#### WHAT THIS TASK INVOLVES
Leave out the images; return the rest of the data exactly.

#### PROVIDED RECORDS
^^^^^^^^

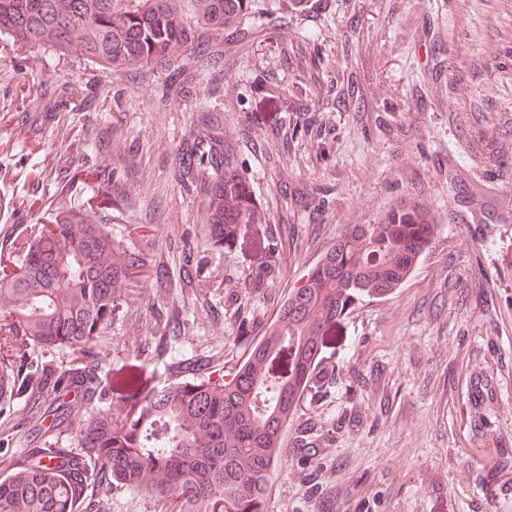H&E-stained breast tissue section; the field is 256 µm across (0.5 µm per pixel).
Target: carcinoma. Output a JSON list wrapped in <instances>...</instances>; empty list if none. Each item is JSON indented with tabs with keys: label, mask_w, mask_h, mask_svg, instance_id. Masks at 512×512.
<instances>
[{
	"label": "carcinoma",
	"mask_w": 512,
	"mask_h": 512,
	"mask_svg": "<svg viewBox=\"0 0 512 512\" xmlns=\"http://www.w3.org/2000/svg\"><path fill=\"white\" fill-rule=\"evenodd\" d=\"M251 10V0H0V36L120 77L164 72L157 106L172 110L203 81L224 78V49L210 35L250 36ZM176 154L179 185L203 198L210 246L221 252L242 225L261 220L221 115L201 113ZM436 229L429 211L407 200L375 224L346 229L228 382L211 380L204 355L172 358L185 329L174 308L151 309L145 359L106 368L93 350L119 308L113 282L147 278L189 292L206 278L204 257L187 252L174 282L164 256L127 248L71 211L9 232L0 242L10 255L0 264V345L9 351L0 356V416L23 396L46 405L52 423L31 437L0 438V448L27 444L0 475V512H104L87 501L95 486L149 494L162 512H268L269 478L283 465L288 432L301 431L298 410L317 387L326 336L356 301L399 287ZM28 345L79 356L35 367ZM152 361L163 363L168 383L150 384ZM114 391L125 414L93 415L79 431V450L61 447L66 397L91 405Z\"/></svg>",
	"instance_id": "1"
}]
</instances>
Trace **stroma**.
I'll return each mask as SVG.
<instances>
[{
  "mask_svg": "<svg viewBox=\"0 0 512 512\" xmlns=\"http://www.w3.org/2000/svg\"><path fill=\"white\" fill-rule=\"evenodd\" d=\"M255 4L263 37H225L223 83L202 84L176 112L154 109L163 73L121 78L0 40V225L47 224L73 207L127 247L169 248L171 270L182 249L206 254L214 276L201 291L221 315L179 289L119 281V314L95 350L115 368L146 355L155 303L187 318L176 355L229 370L249 348L240 316L263 335L339 234L401 200L422 204L437 231L400 288L365 299L328 336L327 385L299 410L316 425L314 453L299 461L289 442L269 510L512 512V0ZM91 93L120 133L71 111ZM44 94L68 101L34 134L16 114ZM205 108L223 113L235 165L266 212L221 253L207 248L201 197L173 178L176 148ZM73 141L84 145L74 157ZM67 162L79 175L59 180ZM111 169L126 174V203L104 188ZM287 224L293 240L275 248ZM265 259L272 274L250 285ZM123 410L107 396L73 402L63 445L77 447L92 412Z\"/></svg>",
  "mask_w": 512,
  "mask_h": 512,
  "instance_id": "1",
  "label": "stroma"
}]
</instances>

^^^^^^^^

#### FINAL RESULT
H&E-stained breast tissue section; the field is 256 µm across (0.5 µm per pixel).
Target: carcinoma. Output a JSON list wrapped in <instances>...</instances>; empty list if none. Each item is JSON indented with tabs with keys: label, mask_w, mask_h, mask_svg, instance_id. Masks at 512×512.
<instances>
[{
	"label": "carcinoma",
	"mask_w": 512,
	"mask_h": 512,
	"mask_svg": "<svg viewBox=\"0 0 512 512\" xmlns=\"http://www.w3.org/2000/svg\"><path fill=\"white\" fill-rule=\"evenodd\" d=\"M251 10V0H0V36L120 77L164 72L157 106L172 110L203 81L224 78V49L210 35L250 36ZM176 154L179 185L203 198L210 246L221 252L242 225L261 220L221 115L201 113ZM436 229L429 211L407 200L375 224L346 229L228 382L211 380L204 355L172 358L185 329L174 308L151 309L145 359L106 368L93 350L119 308L113 282L147 278L189 292L206 278L204 257L187 252L174 282L164 256L127 248L71 211L9 232L0 242L10 255L0 264V345L9 351L0 356V416L23 396L46 405L52 423L31 437L0 438V448L27 444L0 475V512H104L87 501L95 486L149 494L162 512H268L269 478L283 465L288 432L301 431L298 410L317 387L326 336L356 301L399 287ZM28 345L79 356L35 367ZM152 361L163 363L168 383L150 384ZM114 391L125 414L93 415L79 431V450L61 447L66 397L91 405Z\"/></svg>",
	"instance_id": "1"
}]
</instances>
Trace **stroma**.
I'll return each mask as SVG.
<instances>
[{
  "mask_svg": "<svg viewBox=\"0 0 512 512\" xmlns=\"http://www.w3.org/2000/svg\"><path fill=\"white\" fill-rule=\"evenodd\" d=\"M255 4L263 37H225L223 83L202 84L176 112L154 109L163 73L121 78L0 40V225L47 224L73 207L127 247L169 248L171 270L182 249L206 254L214 276L201 291L221 315L179 289L119 281V314L95 350L115 368L146 355L155 303L187 318L176 355L229 370L249 348L240 316L263 335L339 234L401 200L422 204L437 231L400 288L365 299L328 336L327 385L299 410L316 425L314 453L299 461L289 442L269 510L512 512V0ZM91 93L120 133L71 111ZM44 94L68 101L34 134L16 114ZM205 108L223 113L235 165L266 212L221 253L207 248L201 197L173 178L176 148ZM73 141L84 145L74 157ZM67 162L79 175L59 180ZM111 169L126 174V203L104 188ZM287 224L293 240L275 248ZM265 259L272 274L250 285ZM123 410L107 396L73 402L63 445L77 447L92 412Z\"/></svg>",
  "mask_w": 512,
  "mask_h": 512,
  "instance_id": "1",
  "label": "stroma"
}]
</instances>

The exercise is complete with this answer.